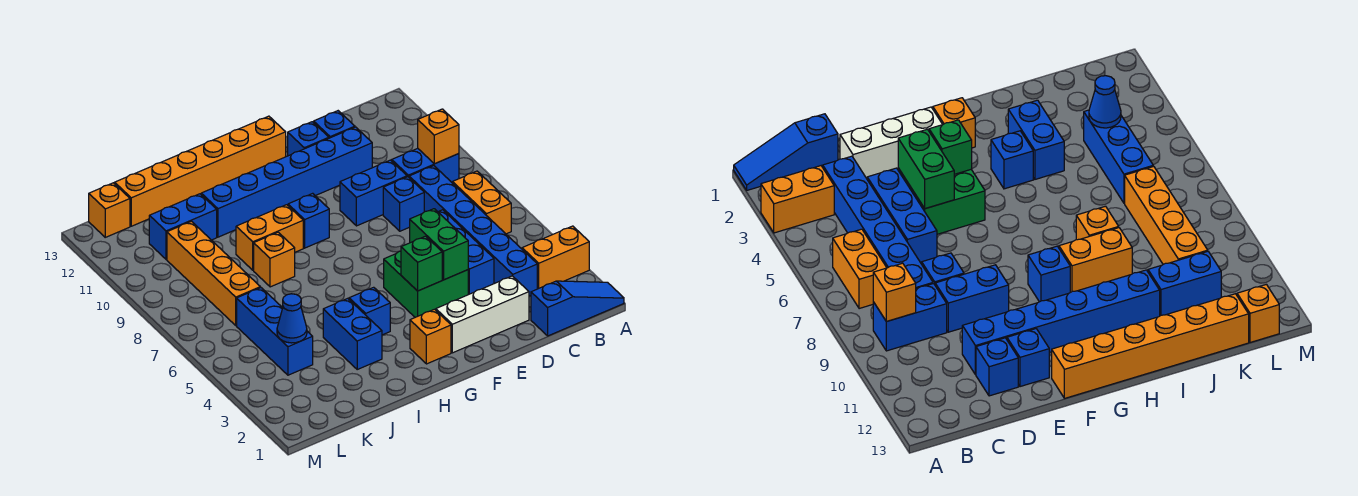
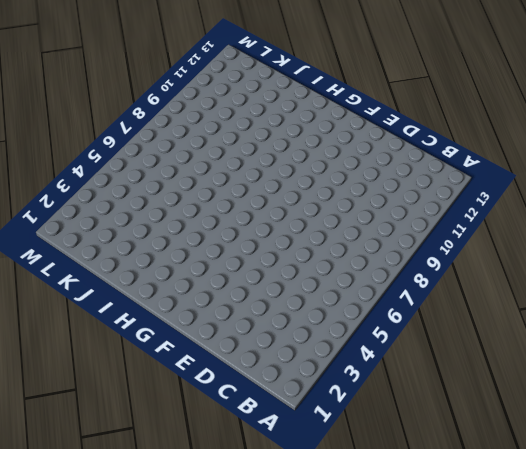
none -> blue slope A1:C1 level 1 top C
none -> orange brick A3:B3 level 1
none -> orange brick B6:B7 level 1

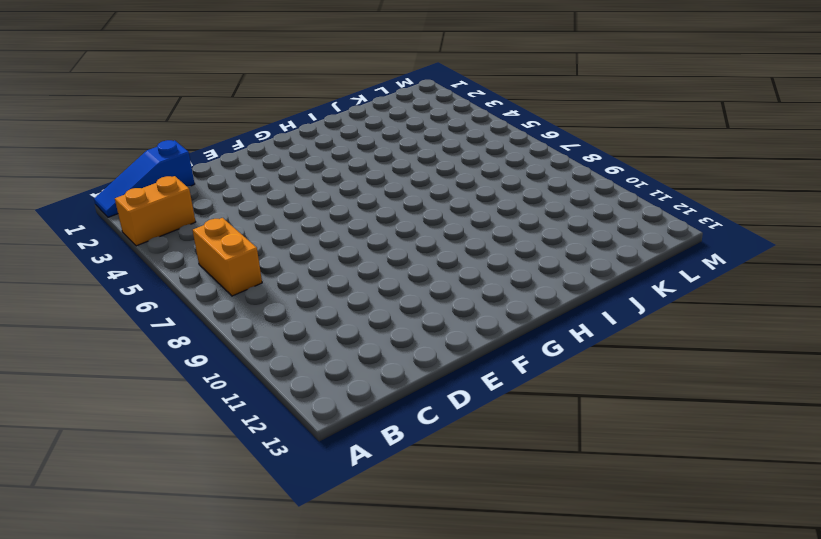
none -> blue brick B9:C9 level 1
none -> blue brick C3:C8 level 1
none -> white brick D2:F2 level 1

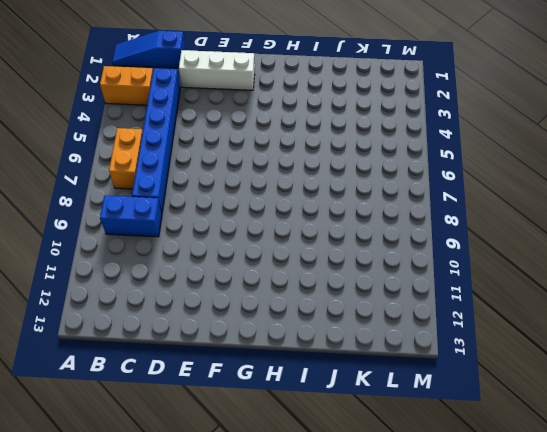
none -> blue brick D4:D6 level 1
none -> blue brick D8 level 1
none -> blue brick D9:E9 level 1

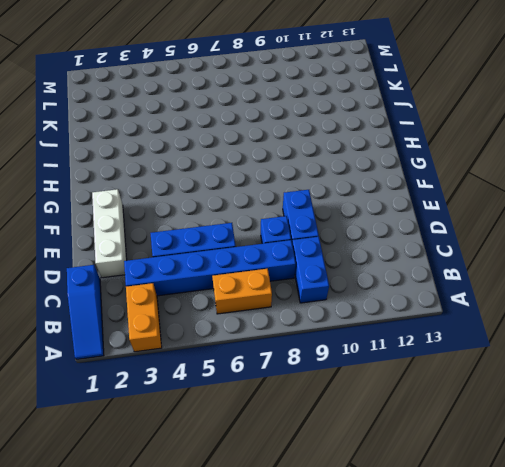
none -> blue brick D11:I11 level 1
none -> blue brick D12 level 1
none -> green brick E4:F5 level 1

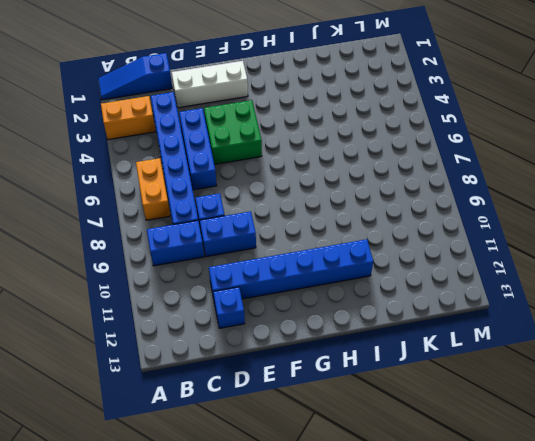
none -> blue brick E12 level 1
none -> orange brick F13:K13 level 1
none -> orange brick G2 level 1

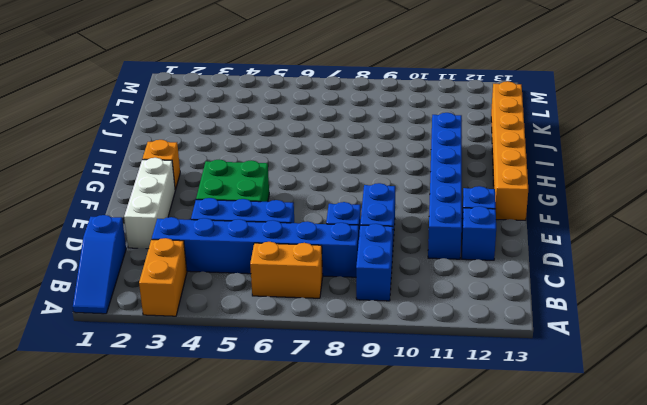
none -> blue brick G9 level 1
none -> blue brick H4 level 1
none -> orange brick H9:I9 level 1

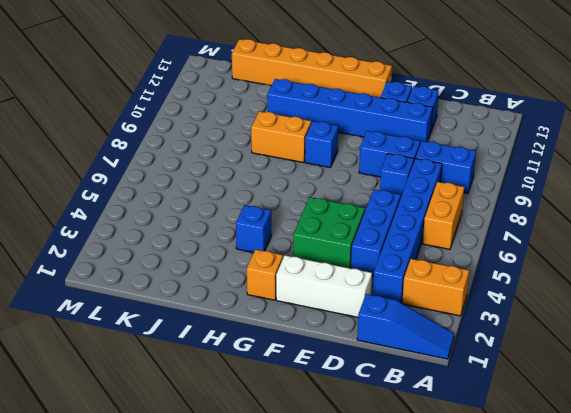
none -> blue brick I3:I4 level 1
none -> orange brick I8 level 1
none -> blue brick J11:K11 level 1

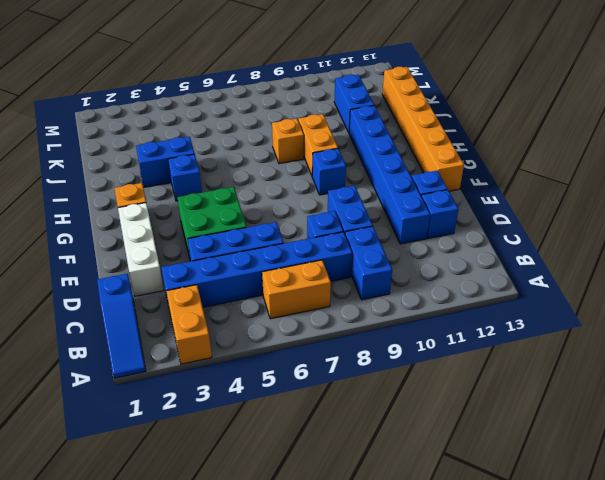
none -> blue brick K4:K6 level 1
none -> orange brick K7:K10 level 1
none -> orange brick L13 level 1

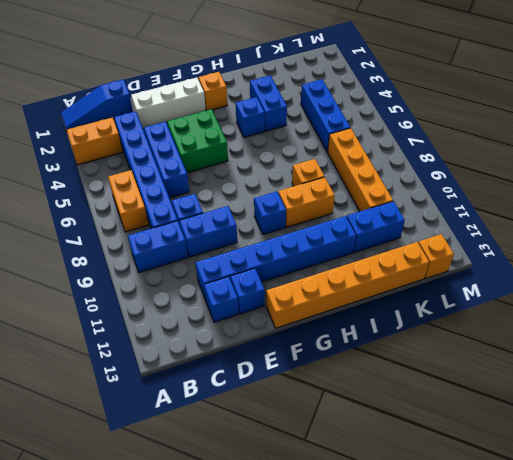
none -> orange brick B9 level 2
none -> green brick E4:E5 level 2
none -> green brick F4 level 2

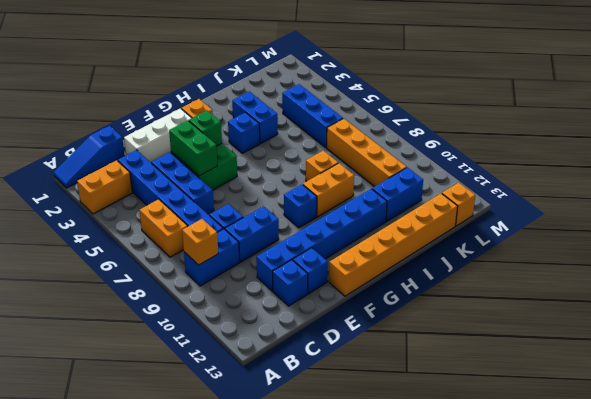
none -> blue cone K4 level 2

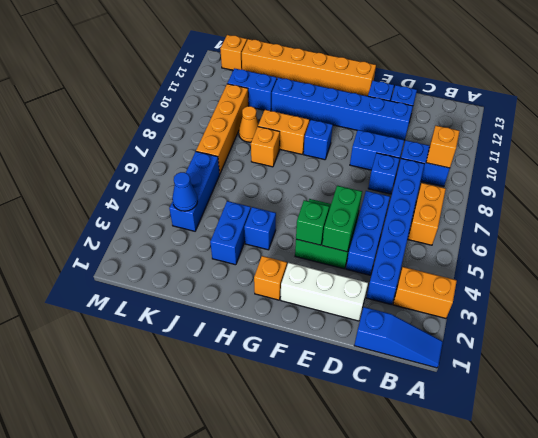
orange cone J9 level 1 -> none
● ● ●
What needs to be done >>
Starting at the first line of the material, output exactly the lines up to and including the one with "none -> orange brick I8 level 1". Do not include the pictures.

Exercise result >>
none -> blue slope A1:C1 level 1 top C
none -> orange brick A3:B3 level 1
none -> orange brick B6:B7 level 1

none -> blue brick B9:C9 level 1
none -> blue brick C3:C8 level 1
none -> white brick D2:F2 level 1

none -> blue brick D4:D6 level 1
none -> blue brick D8 level 1
none -> blue brick D9:E9 level 1

none -> blue brick D11:I11 level 1
none -> blue brick D12 level 1
none -> green brick E4:F5 level 1

none -> blue brick E12 level 1
none -> orange brick F13:K13 level 1
none -> orange brick G2 level 1

none -> blue brick G9 level 1
none -> blue brick H4 level 1
none -> orange brick H9:I9 level 1

none -> blue brick I3:I4 level 1
none -> orange brick I8 level 1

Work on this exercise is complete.